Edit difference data
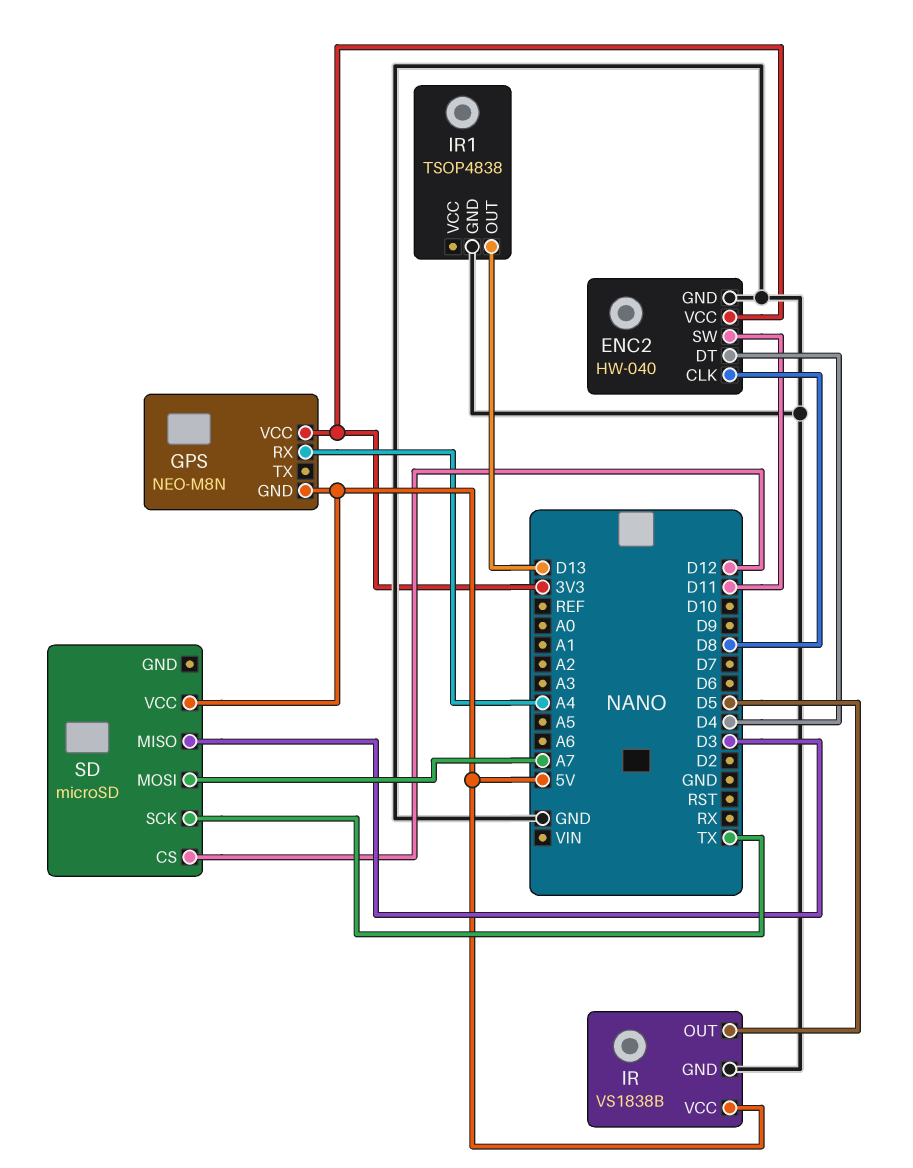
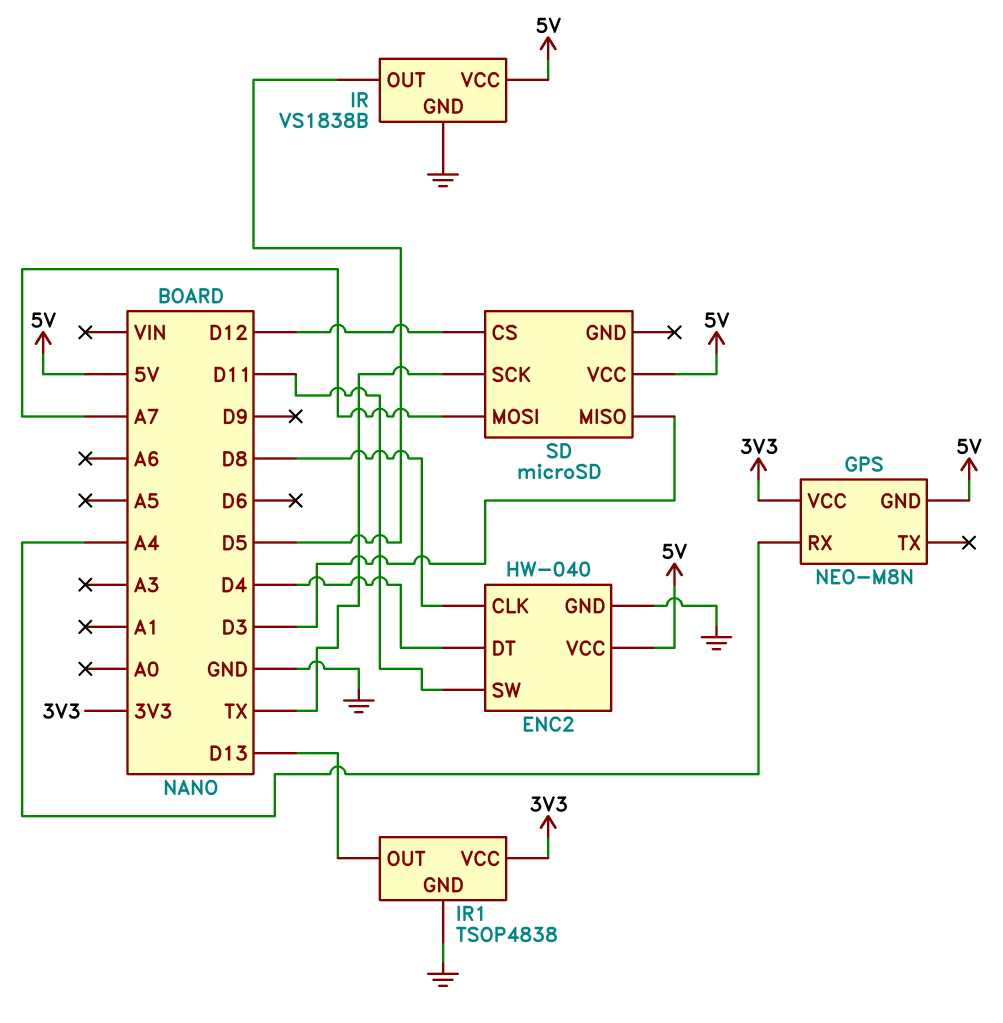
ENC2 pin VCC: 3V3 -> 5V
IR1 pin VCC: none -> 3V3

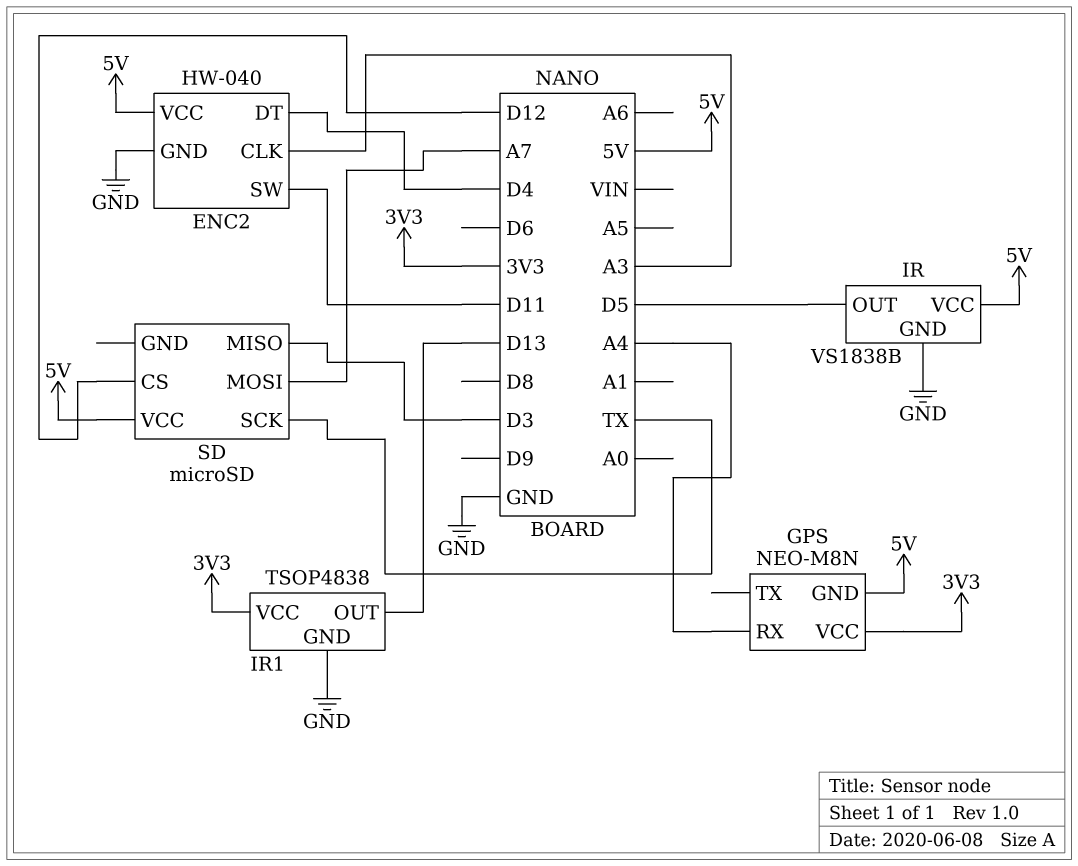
ENC2 pin CLK: D8 -> A3

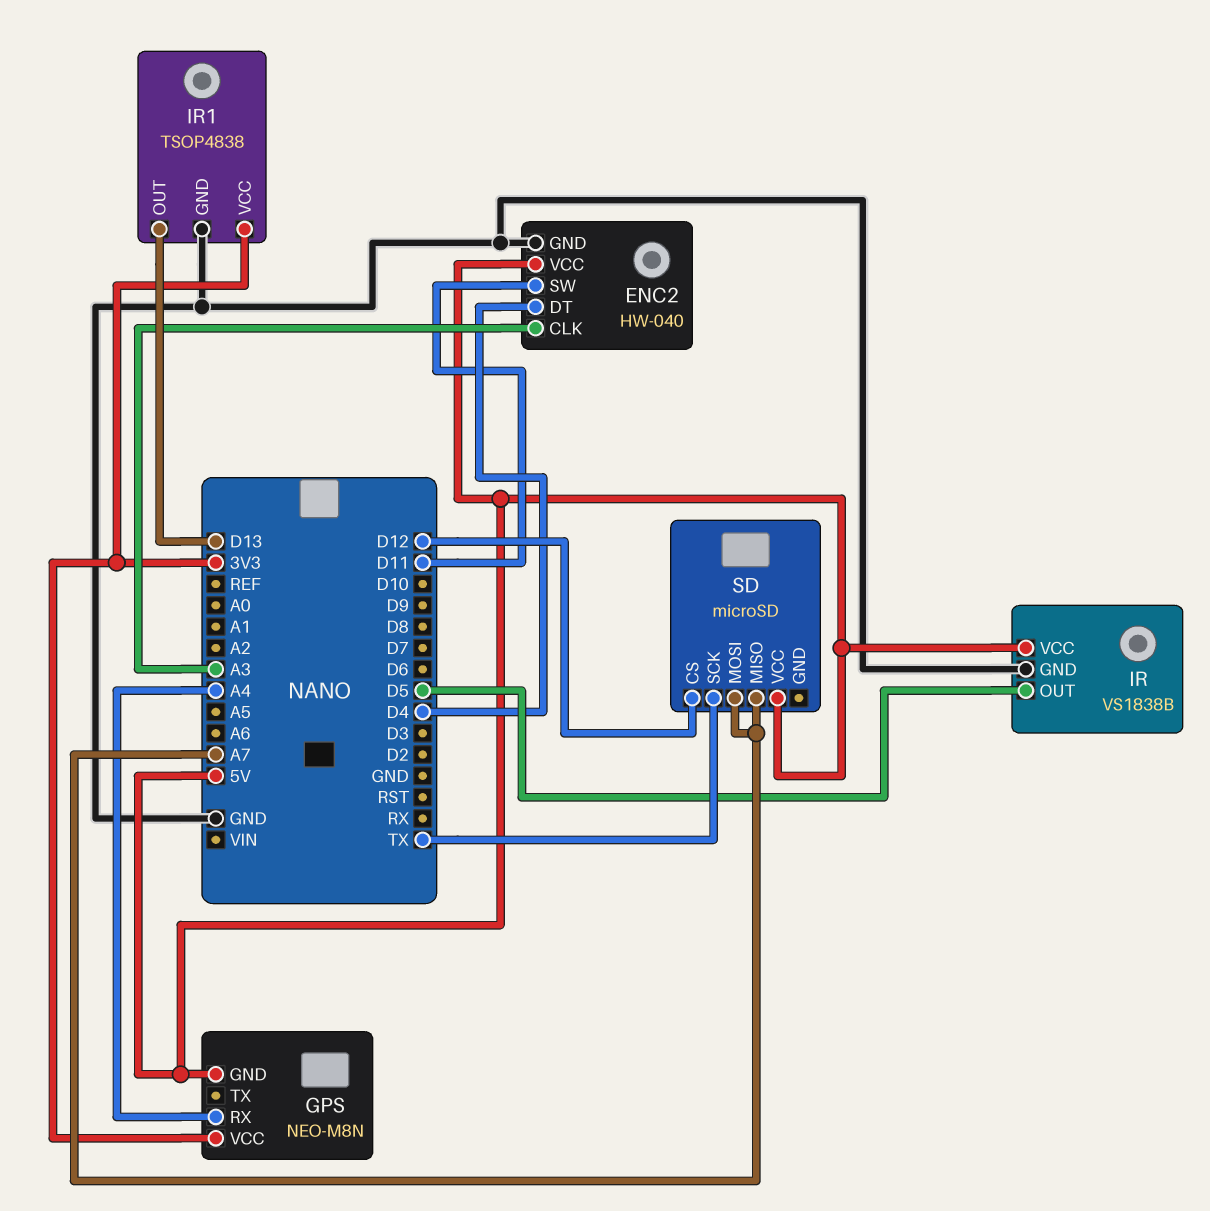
SD pin MISO: D3 -> A7

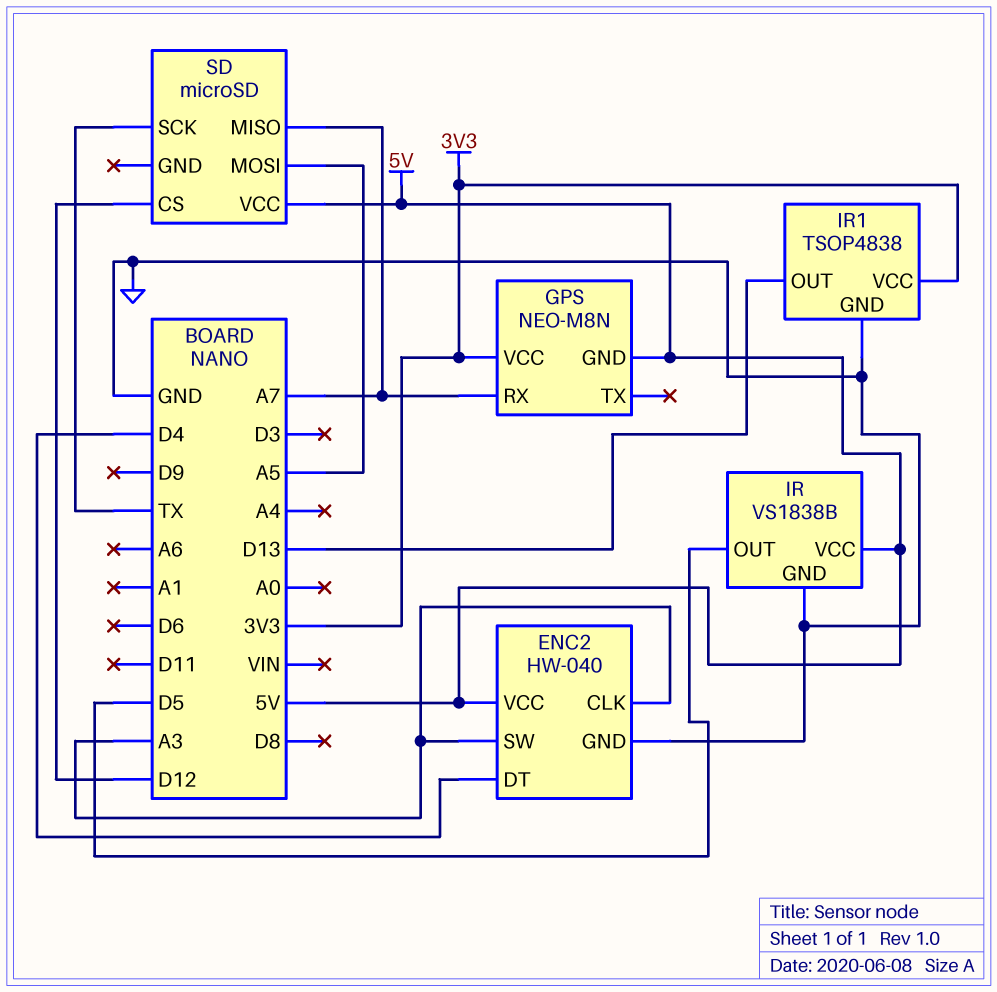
ENC2 pin SW: D11 -> A3
GPS pin RX: A4 -> A7
SD pin MOSI: A7 -> A5

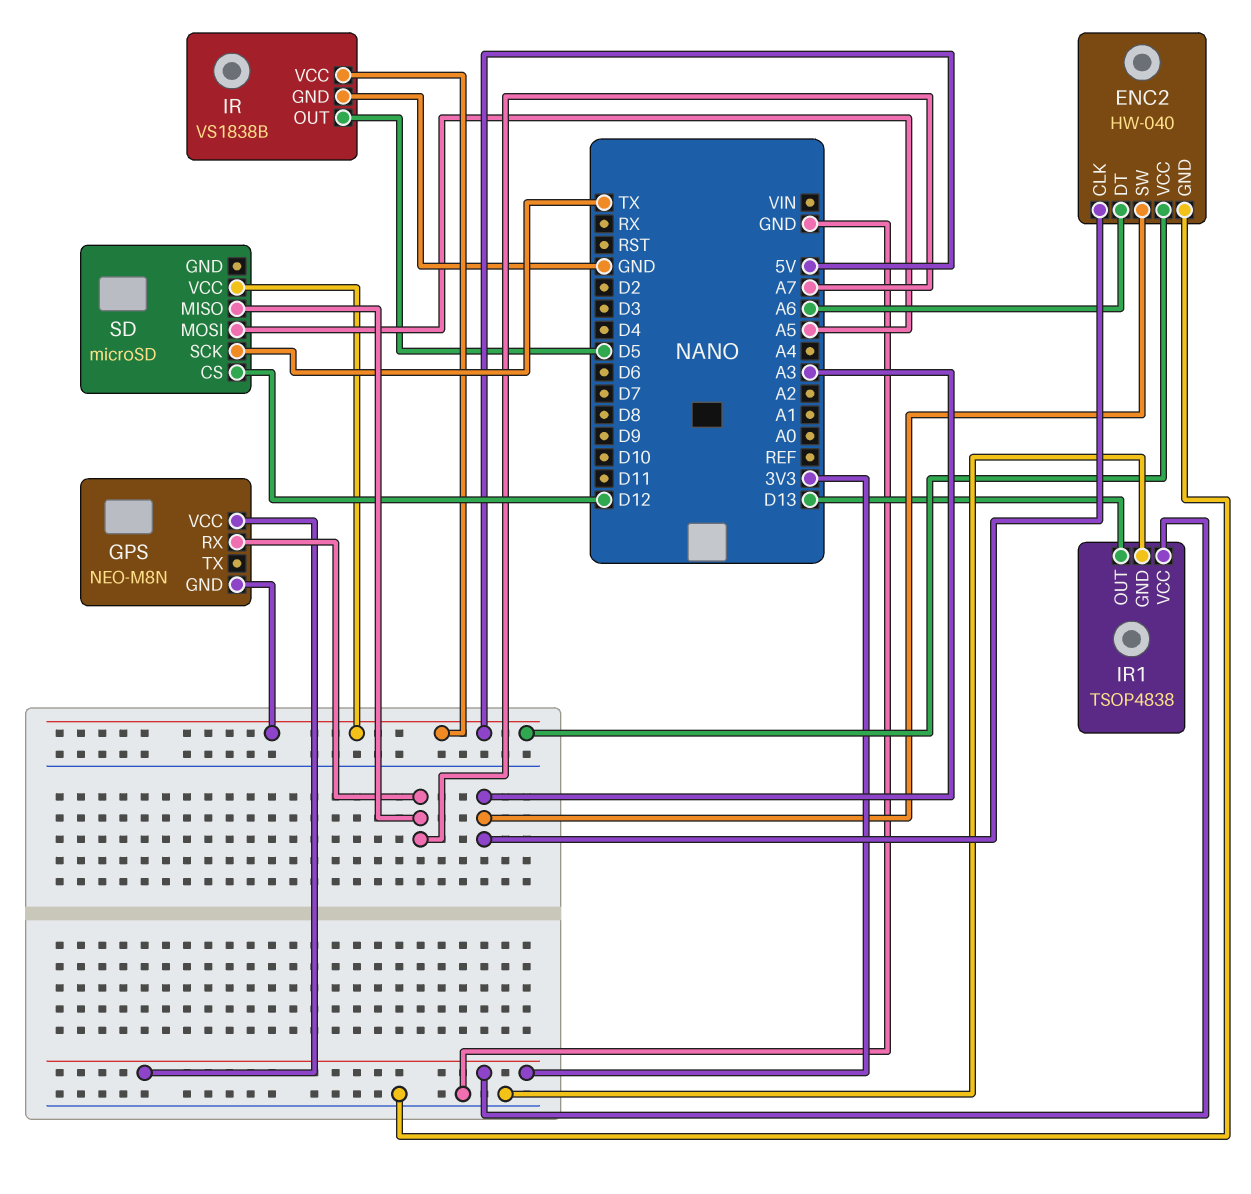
ENC2 pin DT: D4 -> A6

Action item
For this exercise, the lines from the one containing "IR1 pin VCC: none -> 3V3" through the last line of the entries above are to be output exactly, both included, and pictures are skipped.

Finished task
IR1 pin VCC: none -> 3V3

ENC2 pin CLK: D8 -> A3

SD pin MISO: D3 -> A7

ENC2 pin SW: D11 -> A3
GPS pin RX: A4 -> A7
SD pin MOSI: A7 -> A5

ENC2 pin DT: D4 -> A6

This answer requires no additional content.